### HOW TO COMPLETE THIS TASK
Copy out all lines in the data below containing the string "screwdriver".

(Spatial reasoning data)

───

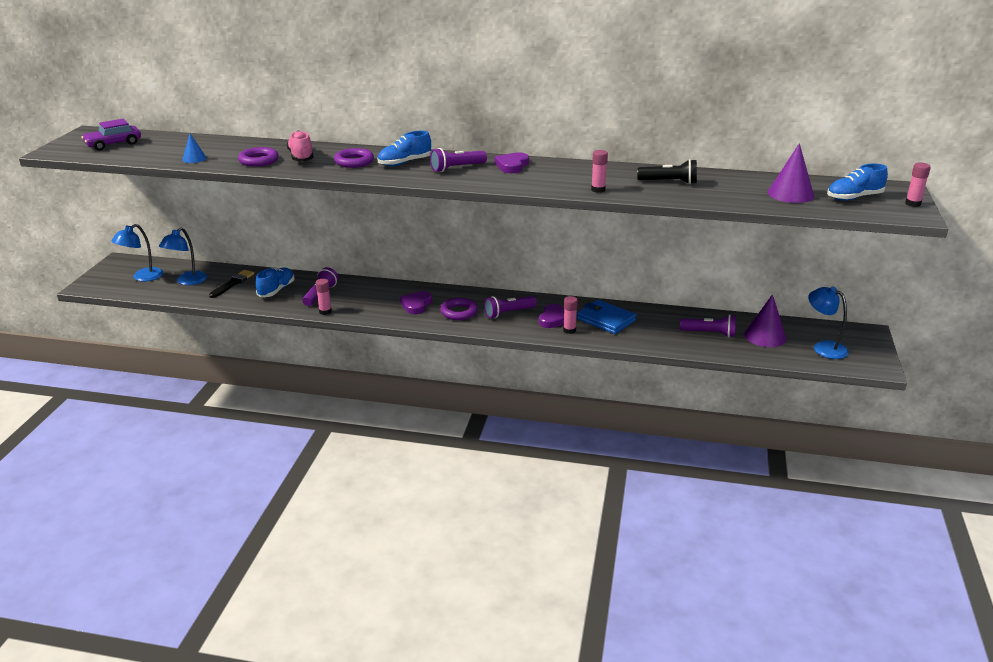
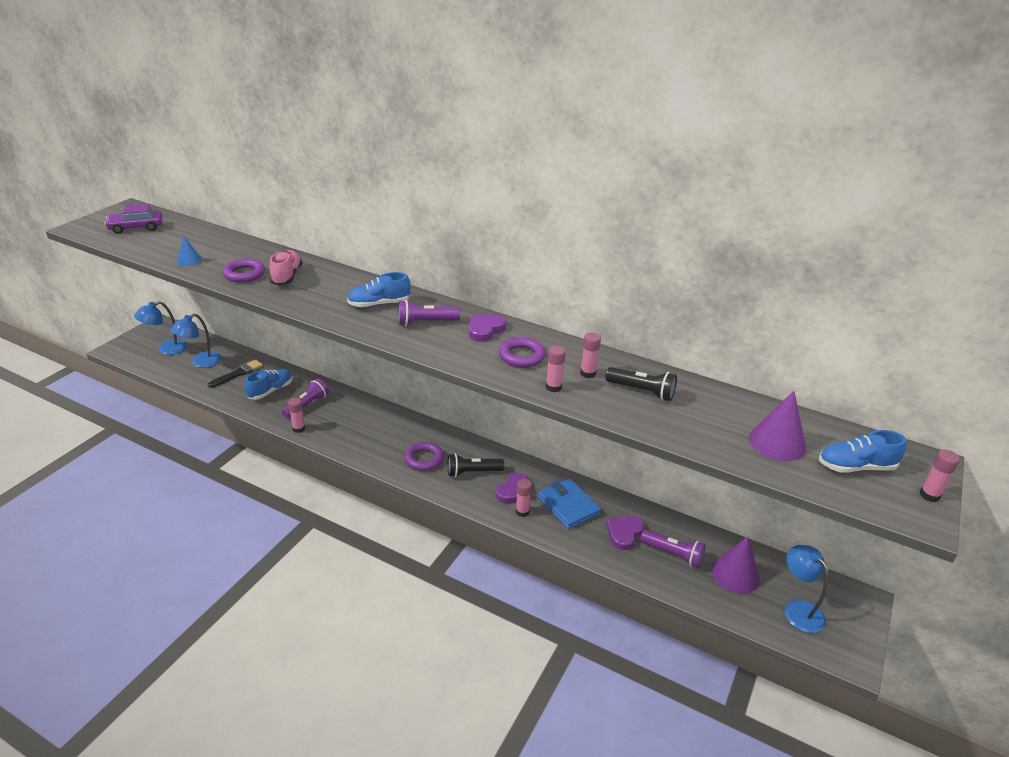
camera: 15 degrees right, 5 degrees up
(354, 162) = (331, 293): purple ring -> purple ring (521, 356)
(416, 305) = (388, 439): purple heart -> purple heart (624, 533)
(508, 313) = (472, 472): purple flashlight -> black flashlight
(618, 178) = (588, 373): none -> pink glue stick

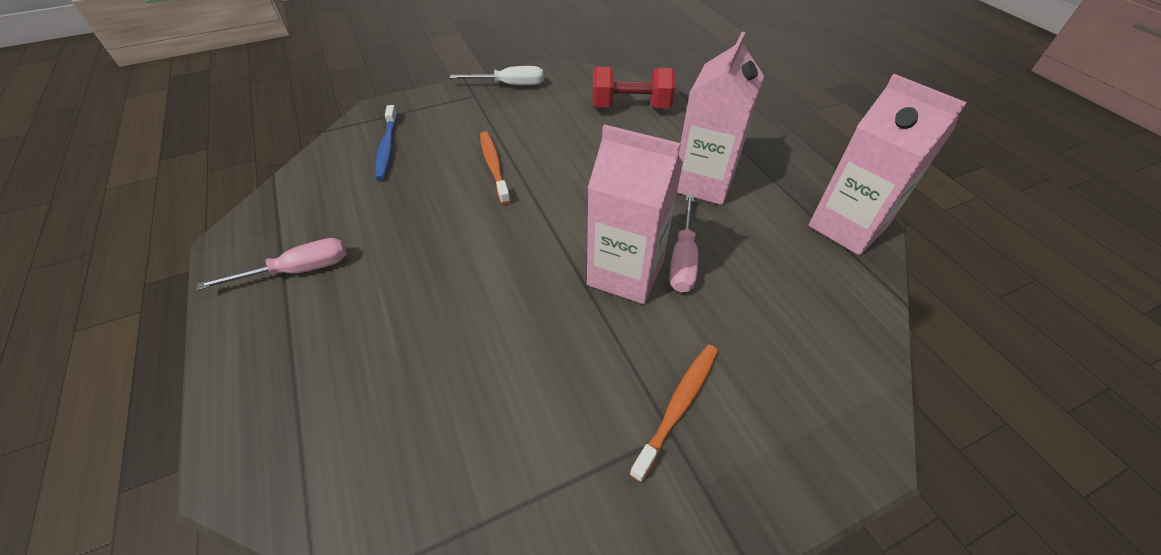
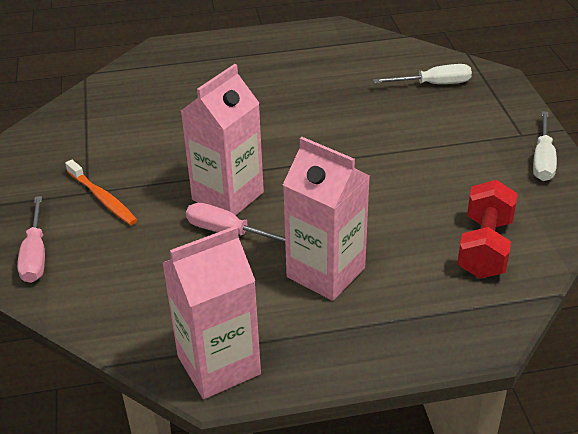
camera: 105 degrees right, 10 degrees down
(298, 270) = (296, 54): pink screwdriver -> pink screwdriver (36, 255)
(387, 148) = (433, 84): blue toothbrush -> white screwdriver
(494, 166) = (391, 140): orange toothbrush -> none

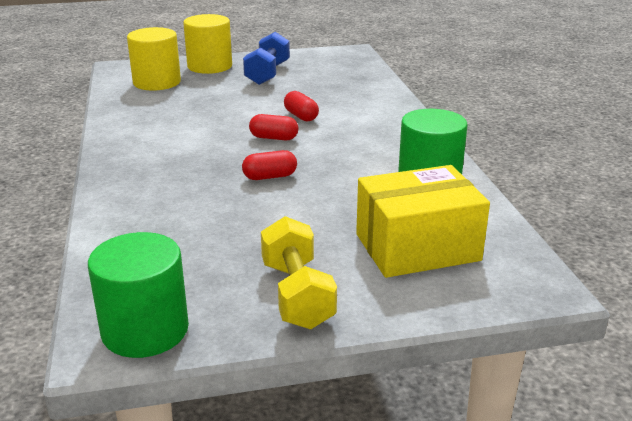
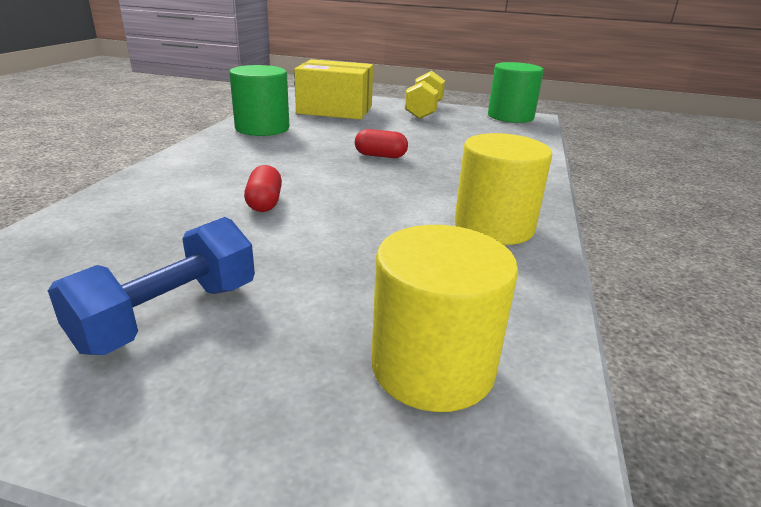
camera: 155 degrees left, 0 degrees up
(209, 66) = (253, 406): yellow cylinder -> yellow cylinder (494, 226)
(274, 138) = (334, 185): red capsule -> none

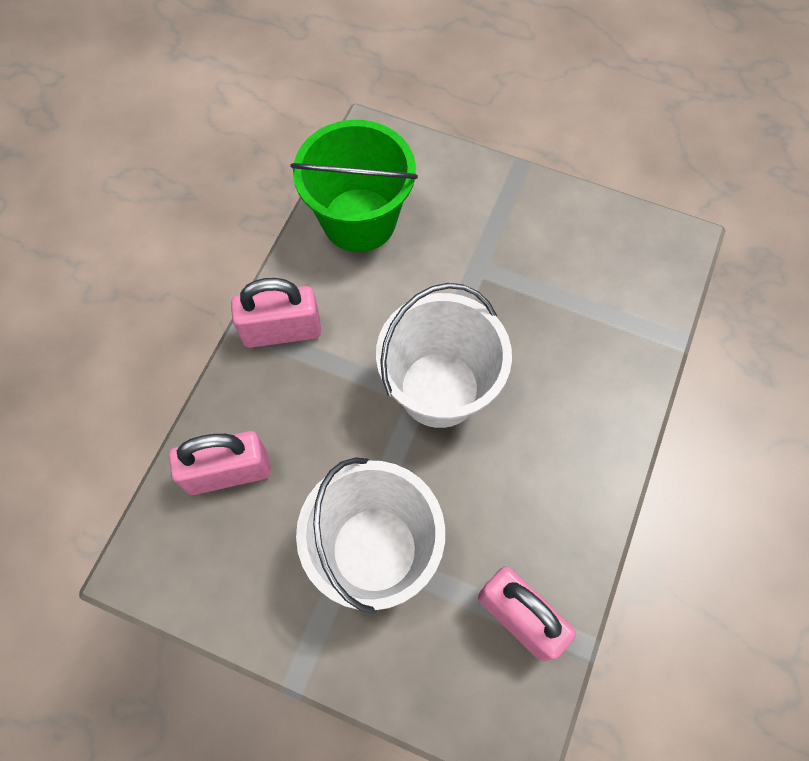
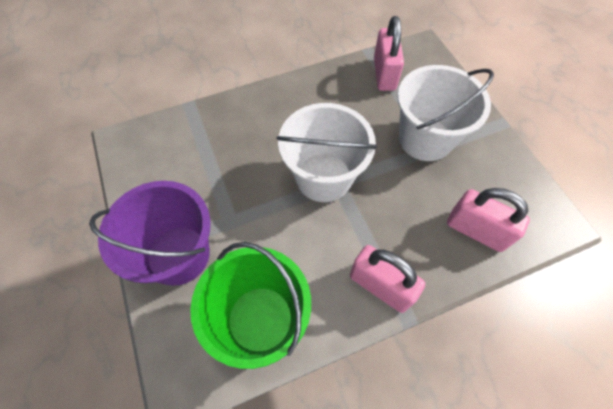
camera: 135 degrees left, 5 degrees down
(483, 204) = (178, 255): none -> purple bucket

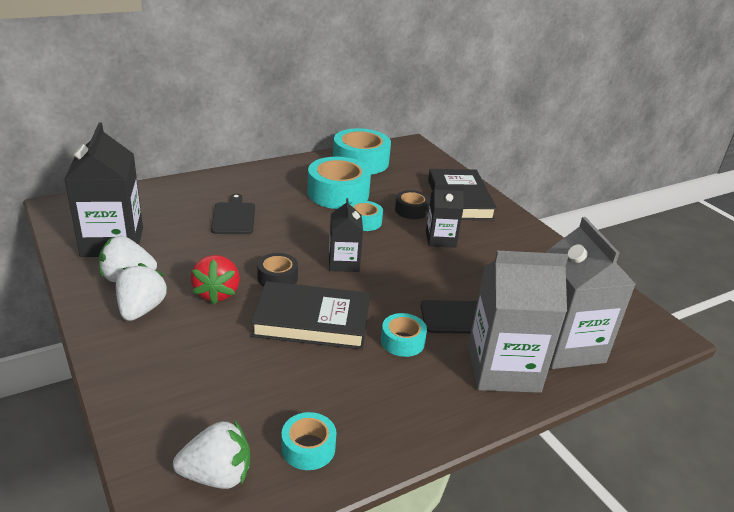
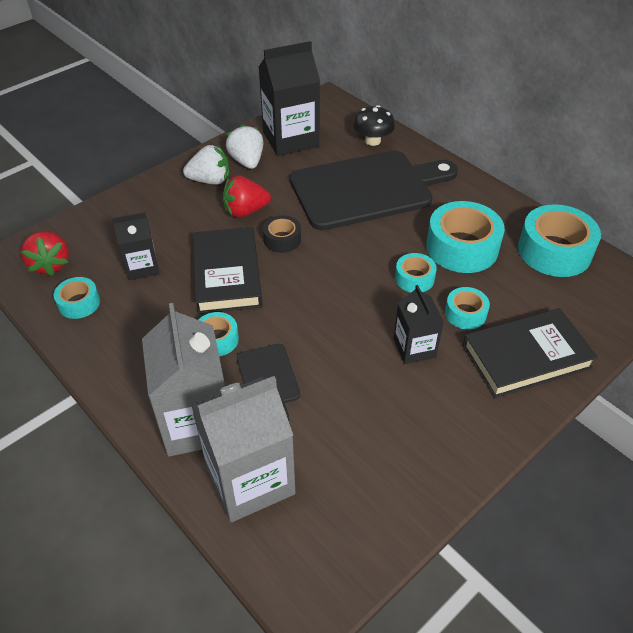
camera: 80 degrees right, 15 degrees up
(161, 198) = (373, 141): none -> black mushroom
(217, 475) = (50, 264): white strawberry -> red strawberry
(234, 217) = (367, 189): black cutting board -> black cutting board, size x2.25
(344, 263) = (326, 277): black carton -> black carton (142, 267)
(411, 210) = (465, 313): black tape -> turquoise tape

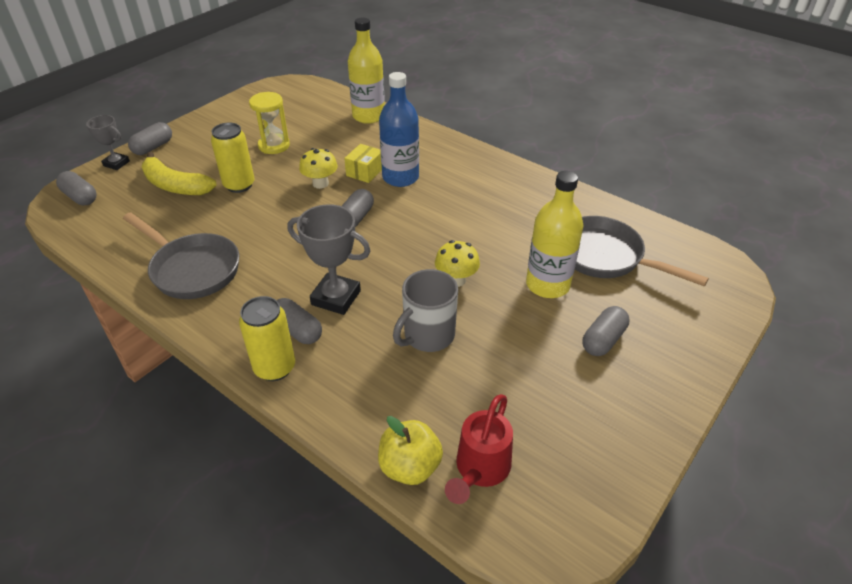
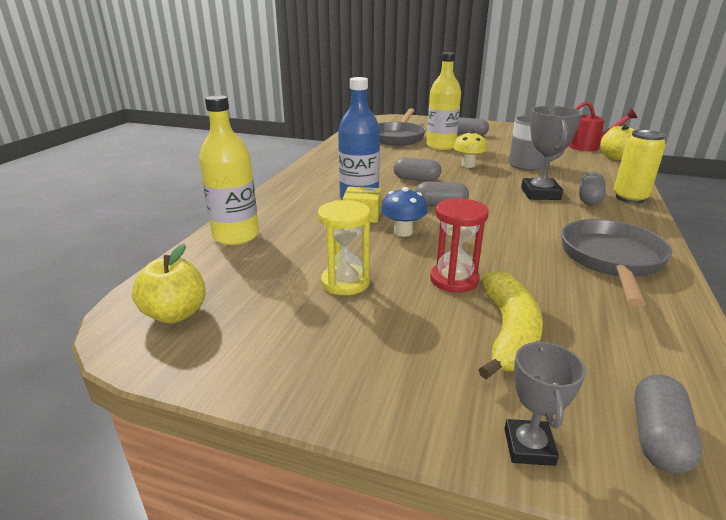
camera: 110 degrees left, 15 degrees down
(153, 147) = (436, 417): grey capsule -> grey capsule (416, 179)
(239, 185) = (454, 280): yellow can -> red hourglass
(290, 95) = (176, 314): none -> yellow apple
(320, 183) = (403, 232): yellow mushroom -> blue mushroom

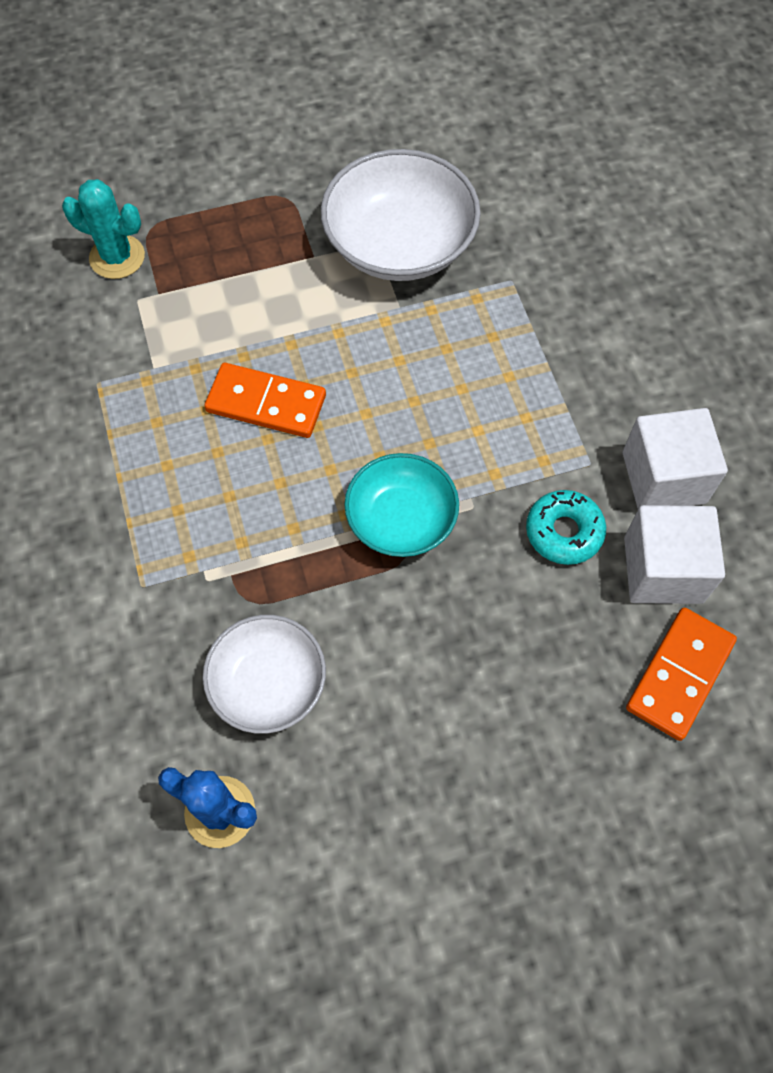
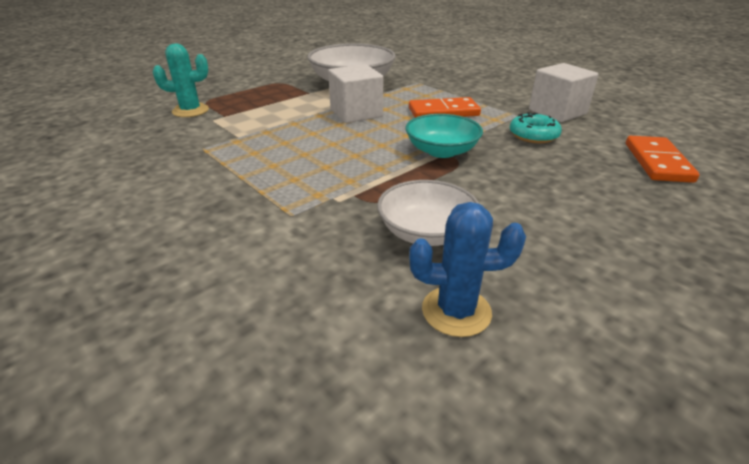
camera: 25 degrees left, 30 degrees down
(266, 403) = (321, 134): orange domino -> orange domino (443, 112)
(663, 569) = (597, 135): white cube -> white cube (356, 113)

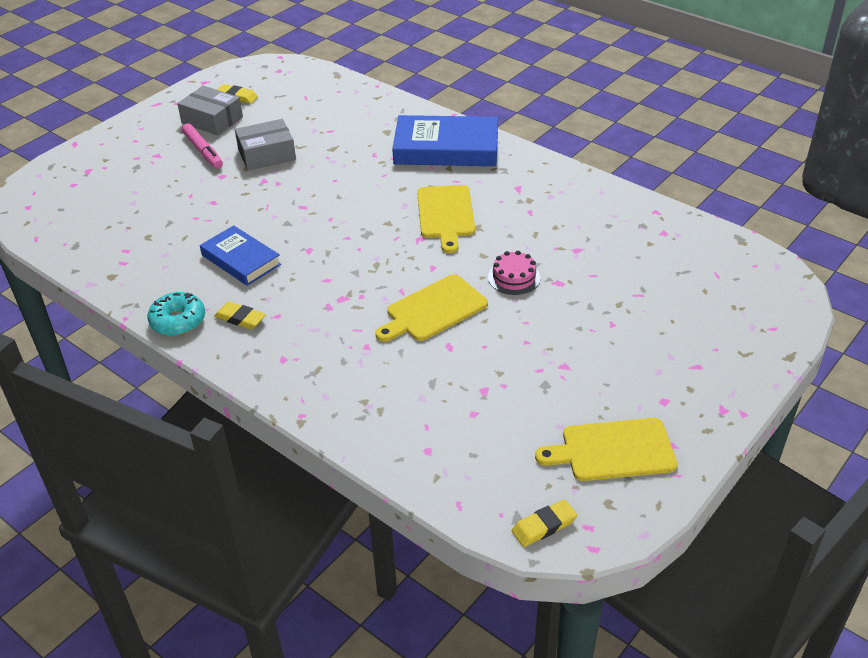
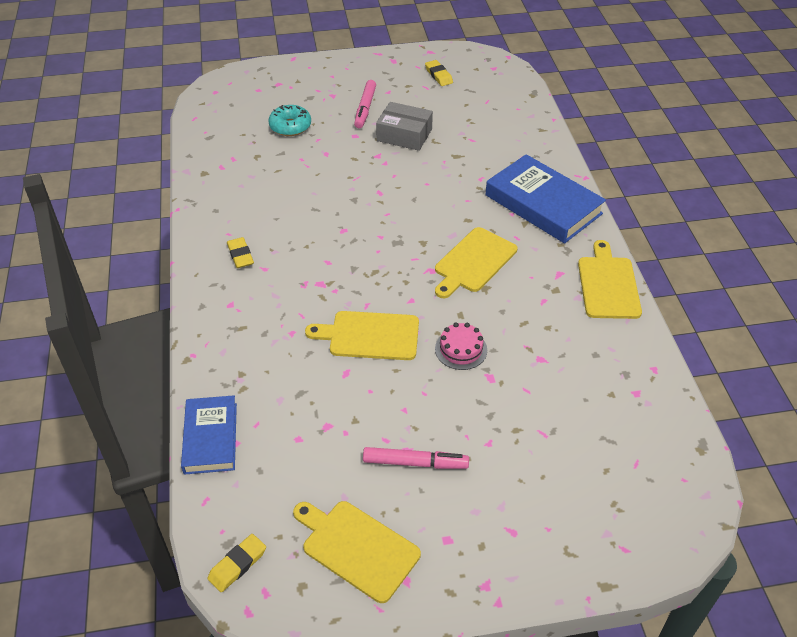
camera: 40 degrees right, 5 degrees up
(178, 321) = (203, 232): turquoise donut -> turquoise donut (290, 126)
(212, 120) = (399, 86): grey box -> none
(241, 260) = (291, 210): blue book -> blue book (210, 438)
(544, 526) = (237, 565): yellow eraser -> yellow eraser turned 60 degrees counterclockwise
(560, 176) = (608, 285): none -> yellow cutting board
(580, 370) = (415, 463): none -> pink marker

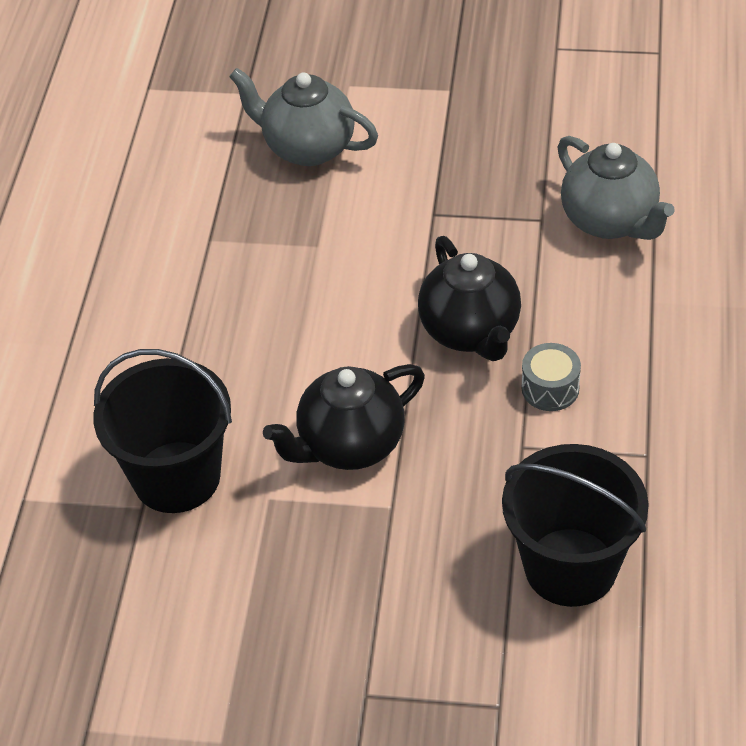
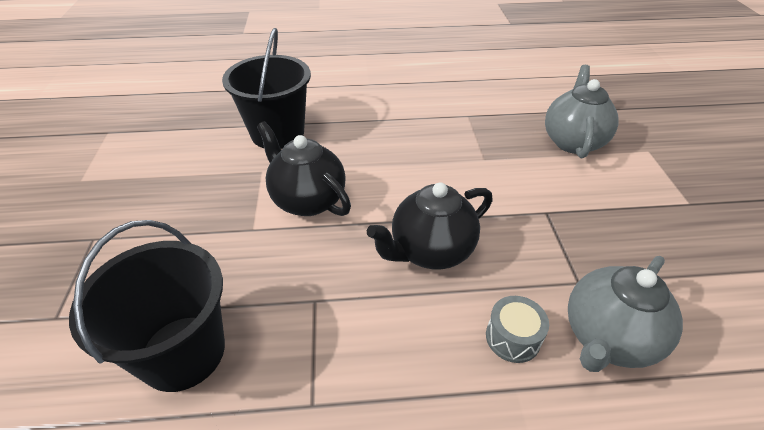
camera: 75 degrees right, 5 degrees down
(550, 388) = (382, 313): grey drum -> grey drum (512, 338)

───

### YOUR RESPONSE
(298, 270) = (296, 54): pink screwdriver -> pink screwdriver (36, 255)
(387, 148) = (433, 84): blue toothbrush -> white screwdriver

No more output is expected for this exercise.